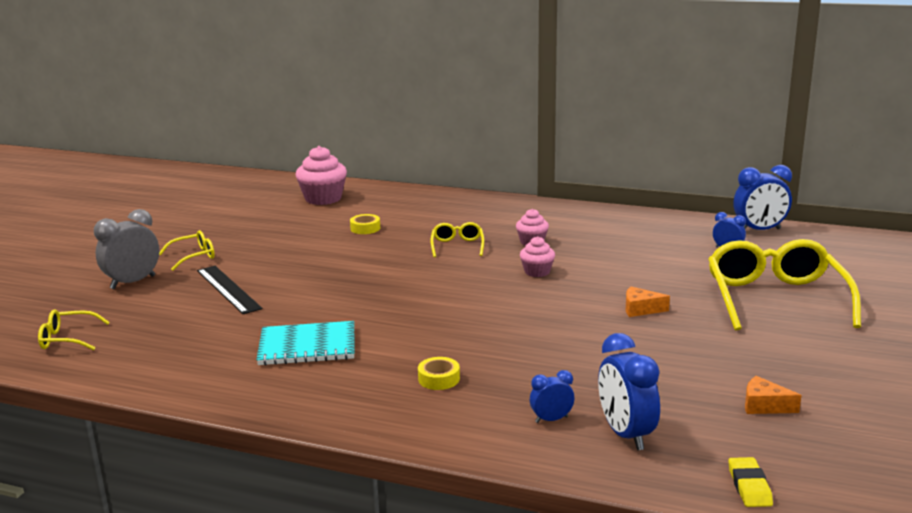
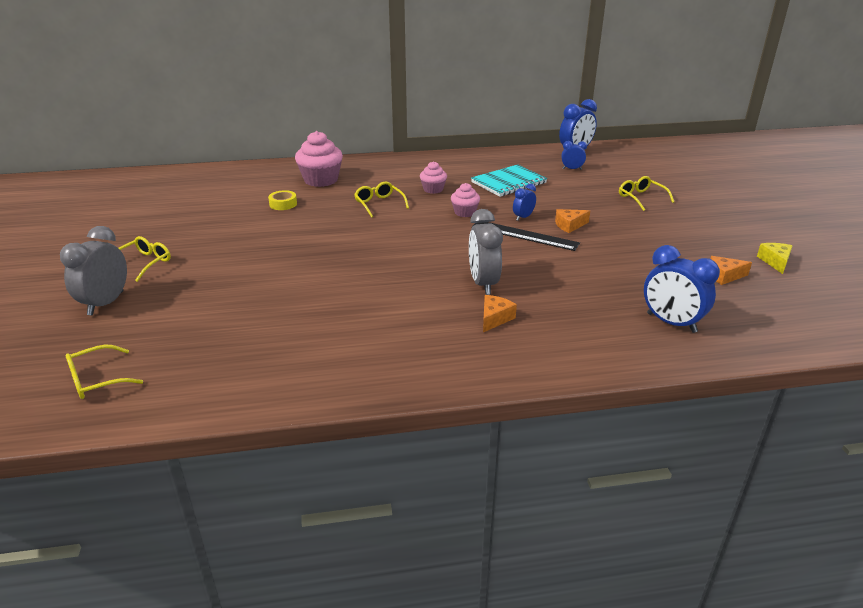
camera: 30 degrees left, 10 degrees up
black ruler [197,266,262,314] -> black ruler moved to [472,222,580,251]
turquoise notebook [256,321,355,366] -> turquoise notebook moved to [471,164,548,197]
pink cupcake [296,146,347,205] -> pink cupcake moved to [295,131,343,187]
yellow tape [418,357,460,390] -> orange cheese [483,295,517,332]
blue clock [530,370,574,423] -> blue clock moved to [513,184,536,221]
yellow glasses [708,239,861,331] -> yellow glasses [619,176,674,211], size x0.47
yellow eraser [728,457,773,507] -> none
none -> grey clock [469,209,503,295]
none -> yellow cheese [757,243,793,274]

• [Exercise details]:
A precise repetition of every entry, free of pictures, is the expected answer.

• [Reply]:
camera: 30 degrees left, 10 degrees up
black ruler [197,266,262,314] -> black ruler moved to [472,222,580,251]
turquoise notebook [256,321,355,366] -> turquoise notebook moved to [471,164,548,197]
pink cupcake [296,146,347,205] -> pink cupcake moved to [295,131,343,187]
yellow tape [418,357,460,390] -> orange cheese [483,295,517,332]
blue clock [530,370,574,423] -> blue clock moved to [513,184,536,221]
yellow glasses [708,239,861,331] -> yellow glasses [619,176,674,211], size x0.47
yellow eraser [728,457,773,507] -> none
none -> grey clock [469,209,503,295]
none -> yellow cheese [757,243,793,274]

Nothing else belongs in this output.